> _EXERCISE DATA_
--*--

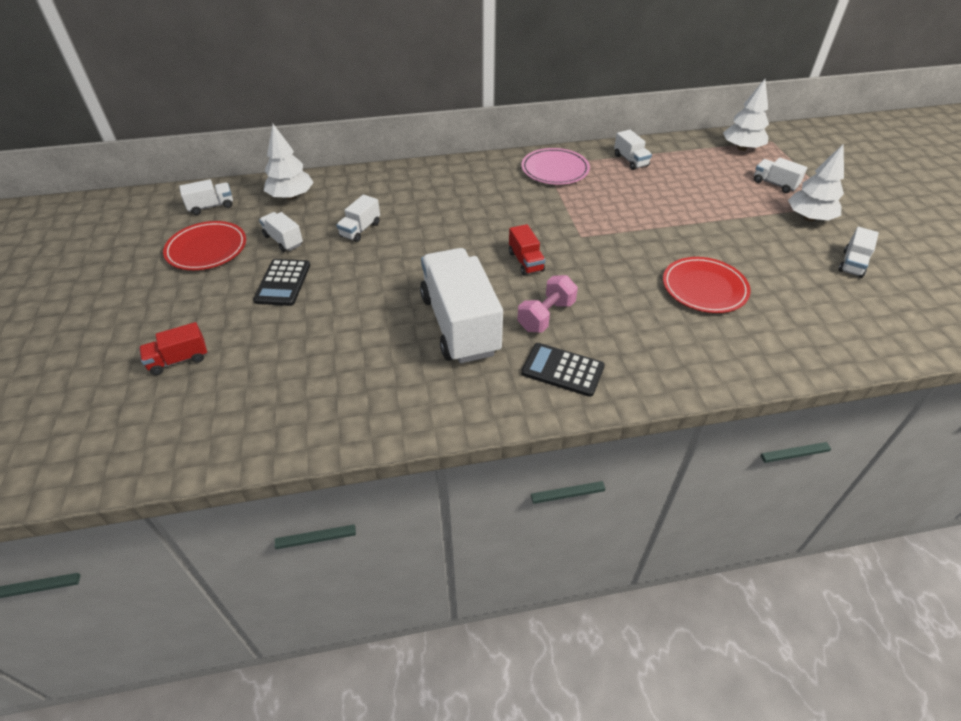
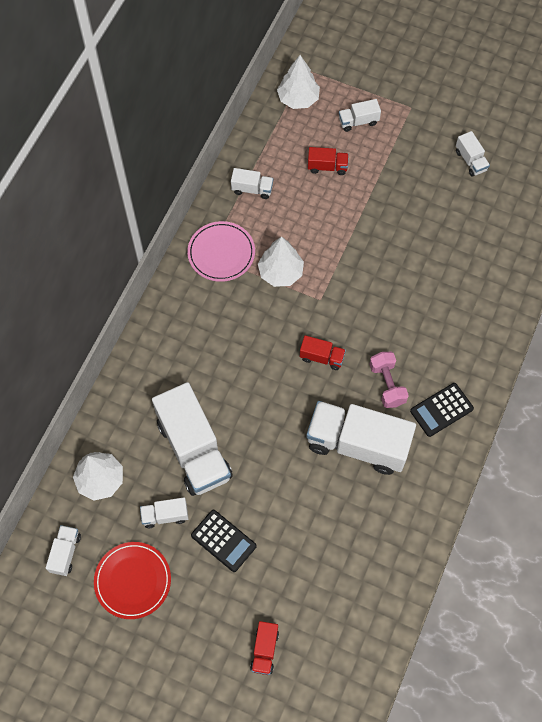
camera: 55 degrees left, 20 degrees up
(360, 230) = (194, 450): white truck -> white truck, size x2.22
(704, 288) = (429, 268): red plate -> none
(708, 186) = (327, 167): none -> red truck
(809, 218) = (410, 139): white tree -> white tree (280, 272)

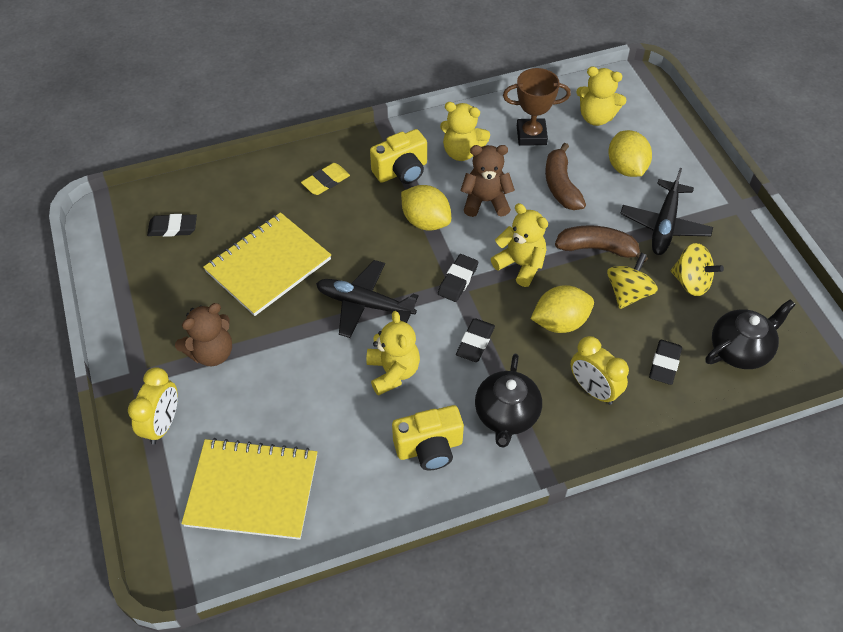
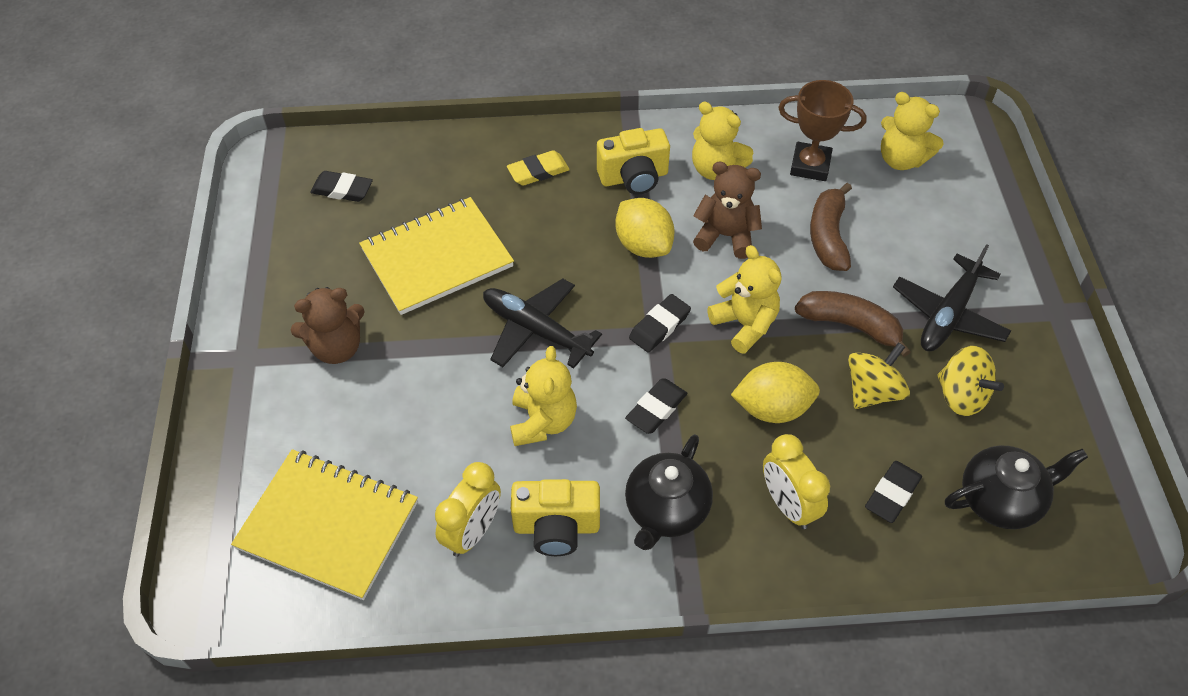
camera: 15 degrees right, 0 degrees up
(163, 424) = (252, 420): yellow clock -> yellow clock (472, 532)
(626, 168) = (920, 231): yellow lemon -> none

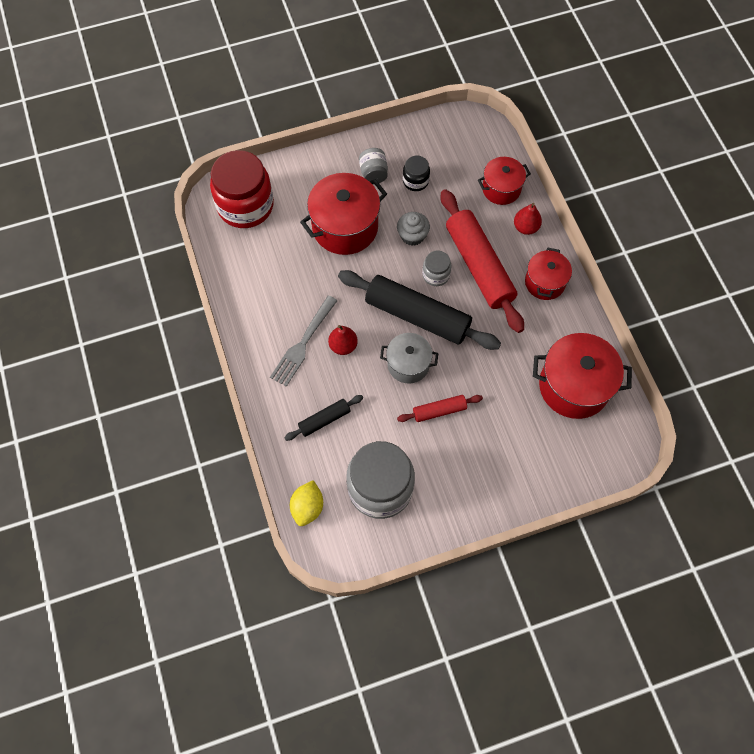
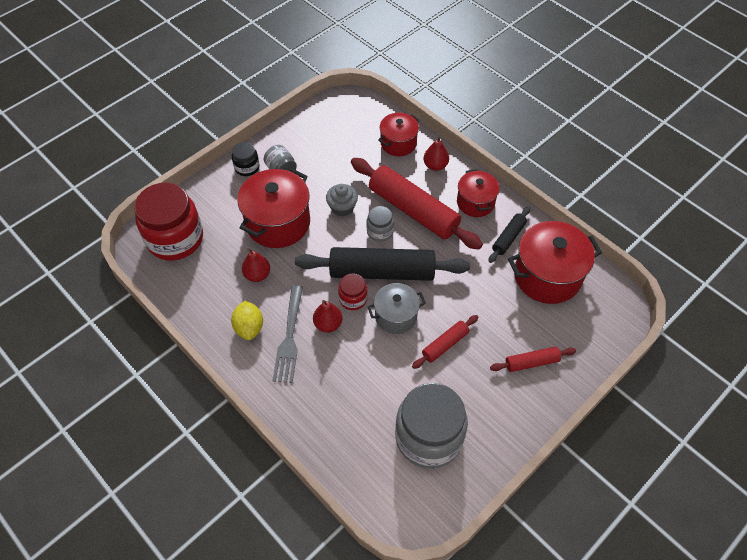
camera: 25 degrees left, 10 degrees down
(302, 271) = (257, 275): none -> red pear
(307, 507) = (369, 487): yellow lemon -> yellow lemon (249, 327)
(324, 420) = (344, 398): black rolling pin -> black rolling pin (508, 238)
(377, 331) = (353, 299): none -> red jar
(415, 181) = (321, 163): black jar -> black jar (247, 167)
(511, 462) = (531, 362): none -> red rolling pin

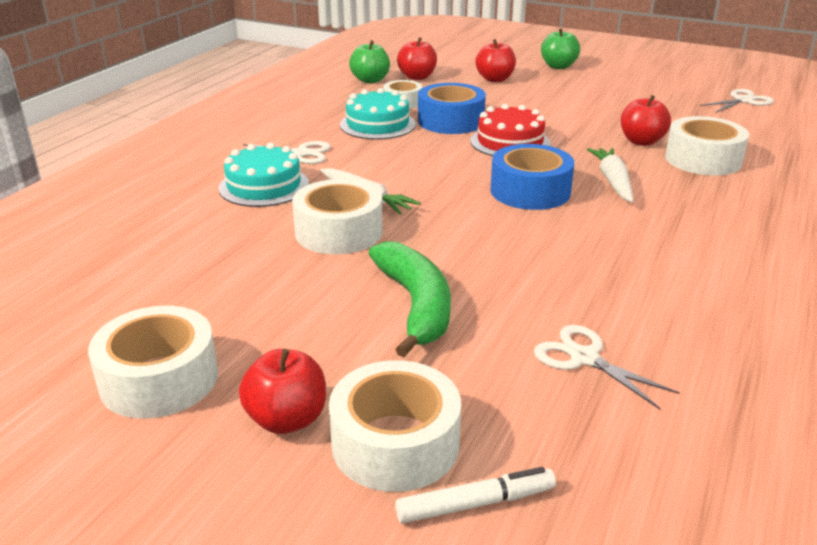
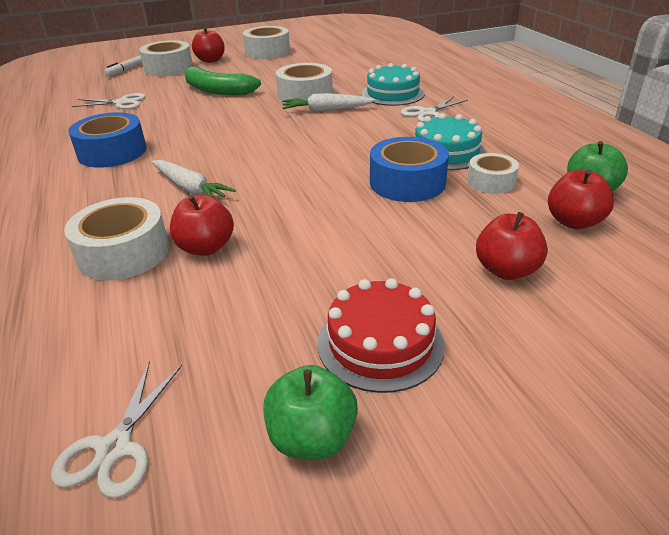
camera: 135 degrees right, 5 degrees up
(510, 142) = (321, 186): red cake -> red cake (380, 343)
(530, 191) = (241, 154): blue tape -> blue tape (112, 152)
(558, 66) = (508, 368): green apple -> green apple (312, 438)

--*--

> _WORK ITEM_
Wherever the word "left" occurs in a line of the listing, copy that line.

> _ANSWER FOR THIS EXERCISE_
camera: 55 degrees left, 20 degrees up
camera: 25 degrees left, 10 degrees down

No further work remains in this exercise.